## Given records
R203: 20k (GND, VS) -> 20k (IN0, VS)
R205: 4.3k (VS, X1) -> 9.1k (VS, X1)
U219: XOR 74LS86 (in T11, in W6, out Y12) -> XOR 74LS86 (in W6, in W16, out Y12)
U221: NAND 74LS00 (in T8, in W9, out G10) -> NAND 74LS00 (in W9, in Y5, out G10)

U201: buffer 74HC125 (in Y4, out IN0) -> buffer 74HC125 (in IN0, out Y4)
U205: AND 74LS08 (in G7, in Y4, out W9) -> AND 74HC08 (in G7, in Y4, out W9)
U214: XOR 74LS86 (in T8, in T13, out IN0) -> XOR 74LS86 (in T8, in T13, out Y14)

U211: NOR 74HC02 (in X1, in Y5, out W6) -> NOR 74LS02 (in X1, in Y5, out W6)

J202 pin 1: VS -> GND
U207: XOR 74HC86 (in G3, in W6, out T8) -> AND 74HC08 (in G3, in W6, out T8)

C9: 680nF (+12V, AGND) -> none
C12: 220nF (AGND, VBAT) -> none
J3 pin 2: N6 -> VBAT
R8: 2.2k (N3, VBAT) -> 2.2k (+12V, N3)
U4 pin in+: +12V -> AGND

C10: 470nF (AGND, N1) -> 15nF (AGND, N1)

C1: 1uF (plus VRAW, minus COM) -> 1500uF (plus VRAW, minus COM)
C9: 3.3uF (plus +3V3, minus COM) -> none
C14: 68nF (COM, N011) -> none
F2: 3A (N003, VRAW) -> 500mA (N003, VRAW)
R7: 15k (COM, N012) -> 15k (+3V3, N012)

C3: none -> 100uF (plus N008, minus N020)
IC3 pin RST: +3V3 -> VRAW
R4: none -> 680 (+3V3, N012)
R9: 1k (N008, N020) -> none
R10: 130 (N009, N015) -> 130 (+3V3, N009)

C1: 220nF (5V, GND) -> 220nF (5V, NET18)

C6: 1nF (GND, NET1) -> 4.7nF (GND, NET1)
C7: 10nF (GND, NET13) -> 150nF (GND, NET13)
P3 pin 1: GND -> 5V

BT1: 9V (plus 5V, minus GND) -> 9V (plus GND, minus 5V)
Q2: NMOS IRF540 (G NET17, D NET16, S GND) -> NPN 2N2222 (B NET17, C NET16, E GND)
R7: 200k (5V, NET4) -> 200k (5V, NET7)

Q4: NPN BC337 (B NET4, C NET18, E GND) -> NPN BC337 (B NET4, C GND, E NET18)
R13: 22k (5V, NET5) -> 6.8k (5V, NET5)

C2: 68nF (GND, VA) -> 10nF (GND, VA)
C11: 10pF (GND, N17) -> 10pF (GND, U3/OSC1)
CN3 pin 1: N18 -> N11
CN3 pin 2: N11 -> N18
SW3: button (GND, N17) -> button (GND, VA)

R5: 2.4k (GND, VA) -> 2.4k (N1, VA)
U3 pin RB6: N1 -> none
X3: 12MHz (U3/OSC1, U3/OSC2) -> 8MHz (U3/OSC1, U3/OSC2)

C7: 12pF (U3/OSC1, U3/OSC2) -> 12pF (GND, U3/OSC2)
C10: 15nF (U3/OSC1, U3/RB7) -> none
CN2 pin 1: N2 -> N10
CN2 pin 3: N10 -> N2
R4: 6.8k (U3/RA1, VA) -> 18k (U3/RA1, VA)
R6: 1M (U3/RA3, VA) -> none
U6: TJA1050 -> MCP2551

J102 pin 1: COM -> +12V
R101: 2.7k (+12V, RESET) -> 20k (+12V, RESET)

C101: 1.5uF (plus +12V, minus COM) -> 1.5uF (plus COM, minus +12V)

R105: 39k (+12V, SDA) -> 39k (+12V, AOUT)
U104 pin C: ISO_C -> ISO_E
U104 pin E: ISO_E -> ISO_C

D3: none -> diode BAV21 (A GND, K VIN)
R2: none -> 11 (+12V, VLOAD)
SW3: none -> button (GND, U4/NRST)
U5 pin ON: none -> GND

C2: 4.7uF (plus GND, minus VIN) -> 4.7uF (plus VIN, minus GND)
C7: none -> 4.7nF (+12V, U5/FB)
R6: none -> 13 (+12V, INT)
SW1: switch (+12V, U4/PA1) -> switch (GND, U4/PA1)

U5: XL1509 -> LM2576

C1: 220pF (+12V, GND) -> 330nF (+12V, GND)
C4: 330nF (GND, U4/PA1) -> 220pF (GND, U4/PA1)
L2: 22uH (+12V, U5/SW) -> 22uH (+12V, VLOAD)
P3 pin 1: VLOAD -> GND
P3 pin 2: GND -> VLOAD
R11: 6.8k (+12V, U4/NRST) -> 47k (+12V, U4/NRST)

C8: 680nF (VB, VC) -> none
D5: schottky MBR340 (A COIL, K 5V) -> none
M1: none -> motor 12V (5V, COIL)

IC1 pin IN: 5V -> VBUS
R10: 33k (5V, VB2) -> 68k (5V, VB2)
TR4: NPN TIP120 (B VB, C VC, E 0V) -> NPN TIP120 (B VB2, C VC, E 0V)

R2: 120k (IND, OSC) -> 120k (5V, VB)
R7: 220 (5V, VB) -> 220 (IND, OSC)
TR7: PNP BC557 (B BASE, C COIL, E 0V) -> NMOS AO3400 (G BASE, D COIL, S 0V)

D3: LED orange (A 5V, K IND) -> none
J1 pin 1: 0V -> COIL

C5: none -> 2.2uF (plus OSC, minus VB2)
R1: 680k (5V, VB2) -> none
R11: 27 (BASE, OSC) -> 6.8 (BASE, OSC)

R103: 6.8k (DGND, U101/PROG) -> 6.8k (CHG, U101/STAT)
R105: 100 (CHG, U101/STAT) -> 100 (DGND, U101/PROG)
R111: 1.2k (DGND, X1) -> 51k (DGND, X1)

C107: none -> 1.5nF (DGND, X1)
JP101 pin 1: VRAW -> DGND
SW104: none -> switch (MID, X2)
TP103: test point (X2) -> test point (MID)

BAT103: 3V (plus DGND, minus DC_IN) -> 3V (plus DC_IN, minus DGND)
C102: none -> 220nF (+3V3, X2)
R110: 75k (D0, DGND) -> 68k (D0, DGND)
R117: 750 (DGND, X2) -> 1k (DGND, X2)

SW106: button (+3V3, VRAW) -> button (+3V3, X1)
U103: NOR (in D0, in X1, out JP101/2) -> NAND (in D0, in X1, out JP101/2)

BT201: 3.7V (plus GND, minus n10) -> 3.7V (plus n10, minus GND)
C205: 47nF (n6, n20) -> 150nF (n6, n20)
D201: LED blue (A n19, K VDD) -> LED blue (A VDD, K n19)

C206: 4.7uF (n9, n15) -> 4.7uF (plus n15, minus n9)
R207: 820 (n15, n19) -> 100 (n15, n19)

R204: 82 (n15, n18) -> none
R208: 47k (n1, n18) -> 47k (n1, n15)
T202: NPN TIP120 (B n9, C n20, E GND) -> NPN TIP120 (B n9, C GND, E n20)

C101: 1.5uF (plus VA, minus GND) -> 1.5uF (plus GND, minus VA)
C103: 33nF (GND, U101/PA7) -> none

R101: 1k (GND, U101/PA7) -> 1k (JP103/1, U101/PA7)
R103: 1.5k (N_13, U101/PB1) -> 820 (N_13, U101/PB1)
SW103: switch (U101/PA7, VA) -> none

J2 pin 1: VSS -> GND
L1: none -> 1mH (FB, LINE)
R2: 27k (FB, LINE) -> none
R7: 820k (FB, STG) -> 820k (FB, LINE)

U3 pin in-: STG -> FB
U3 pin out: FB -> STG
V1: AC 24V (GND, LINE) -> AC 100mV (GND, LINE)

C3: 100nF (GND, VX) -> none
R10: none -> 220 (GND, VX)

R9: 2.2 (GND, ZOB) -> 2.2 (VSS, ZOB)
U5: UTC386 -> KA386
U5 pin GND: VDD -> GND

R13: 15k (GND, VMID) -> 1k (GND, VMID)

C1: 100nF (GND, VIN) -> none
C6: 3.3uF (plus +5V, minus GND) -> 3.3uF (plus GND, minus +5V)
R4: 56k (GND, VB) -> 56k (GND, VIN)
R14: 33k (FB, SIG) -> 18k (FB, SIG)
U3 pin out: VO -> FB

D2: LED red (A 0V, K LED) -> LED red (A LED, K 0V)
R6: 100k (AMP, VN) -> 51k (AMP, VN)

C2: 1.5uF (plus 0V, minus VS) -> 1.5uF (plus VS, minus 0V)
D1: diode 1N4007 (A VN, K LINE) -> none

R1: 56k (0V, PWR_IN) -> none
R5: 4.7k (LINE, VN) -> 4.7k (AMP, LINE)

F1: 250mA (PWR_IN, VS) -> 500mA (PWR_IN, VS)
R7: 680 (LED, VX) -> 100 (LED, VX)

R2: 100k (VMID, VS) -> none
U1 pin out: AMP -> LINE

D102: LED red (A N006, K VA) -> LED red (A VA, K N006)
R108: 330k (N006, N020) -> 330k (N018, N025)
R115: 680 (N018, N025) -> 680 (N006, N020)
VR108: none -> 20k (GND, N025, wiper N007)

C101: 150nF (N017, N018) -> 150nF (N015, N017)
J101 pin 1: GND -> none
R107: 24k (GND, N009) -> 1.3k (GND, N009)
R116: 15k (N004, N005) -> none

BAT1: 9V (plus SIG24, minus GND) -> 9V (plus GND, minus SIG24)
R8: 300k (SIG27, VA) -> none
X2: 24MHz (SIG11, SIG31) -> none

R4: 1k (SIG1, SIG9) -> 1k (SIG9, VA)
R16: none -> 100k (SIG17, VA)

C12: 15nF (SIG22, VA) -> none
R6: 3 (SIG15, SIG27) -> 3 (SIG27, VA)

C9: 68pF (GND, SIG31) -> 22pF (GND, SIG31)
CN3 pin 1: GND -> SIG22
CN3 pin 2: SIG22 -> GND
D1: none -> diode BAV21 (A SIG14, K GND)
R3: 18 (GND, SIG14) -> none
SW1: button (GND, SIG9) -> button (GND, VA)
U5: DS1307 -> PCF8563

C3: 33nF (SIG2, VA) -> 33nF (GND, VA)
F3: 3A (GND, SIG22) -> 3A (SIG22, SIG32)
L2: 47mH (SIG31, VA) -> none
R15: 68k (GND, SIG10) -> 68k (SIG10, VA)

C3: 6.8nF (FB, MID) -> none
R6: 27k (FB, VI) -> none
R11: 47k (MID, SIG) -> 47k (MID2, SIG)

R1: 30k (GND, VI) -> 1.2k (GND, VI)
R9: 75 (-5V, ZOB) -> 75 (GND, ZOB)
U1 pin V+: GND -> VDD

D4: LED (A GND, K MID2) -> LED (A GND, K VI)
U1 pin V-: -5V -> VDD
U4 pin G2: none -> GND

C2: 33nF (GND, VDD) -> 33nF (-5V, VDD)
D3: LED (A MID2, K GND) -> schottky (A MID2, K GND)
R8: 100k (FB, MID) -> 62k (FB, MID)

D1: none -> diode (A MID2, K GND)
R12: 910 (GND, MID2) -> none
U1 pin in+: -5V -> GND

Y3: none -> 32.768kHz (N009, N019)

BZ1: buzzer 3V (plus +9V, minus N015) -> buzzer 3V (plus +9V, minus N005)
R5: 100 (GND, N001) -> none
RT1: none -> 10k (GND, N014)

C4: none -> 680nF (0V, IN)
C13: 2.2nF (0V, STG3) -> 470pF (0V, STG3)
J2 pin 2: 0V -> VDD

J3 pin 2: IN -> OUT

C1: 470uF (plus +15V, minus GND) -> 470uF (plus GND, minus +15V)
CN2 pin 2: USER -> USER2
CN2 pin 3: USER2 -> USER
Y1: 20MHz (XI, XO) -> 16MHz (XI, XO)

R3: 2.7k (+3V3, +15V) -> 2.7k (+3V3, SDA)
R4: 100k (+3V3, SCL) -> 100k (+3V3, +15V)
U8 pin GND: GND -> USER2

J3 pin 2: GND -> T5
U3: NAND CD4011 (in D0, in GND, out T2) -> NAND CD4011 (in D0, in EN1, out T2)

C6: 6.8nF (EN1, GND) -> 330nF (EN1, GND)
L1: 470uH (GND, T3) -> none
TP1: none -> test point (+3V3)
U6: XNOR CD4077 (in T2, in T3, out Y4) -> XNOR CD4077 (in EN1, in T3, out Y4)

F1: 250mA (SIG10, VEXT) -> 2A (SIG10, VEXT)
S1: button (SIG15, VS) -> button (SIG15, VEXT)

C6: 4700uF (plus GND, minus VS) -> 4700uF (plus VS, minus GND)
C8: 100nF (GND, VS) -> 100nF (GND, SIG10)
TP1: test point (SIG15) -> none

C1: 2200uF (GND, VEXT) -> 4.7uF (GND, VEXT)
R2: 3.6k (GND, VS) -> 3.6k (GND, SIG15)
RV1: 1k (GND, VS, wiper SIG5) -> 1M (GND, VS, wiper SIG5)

## Instructions to follow
Give the count of lines in the listing that hold the word "wiper", with no other text.

## Response box
2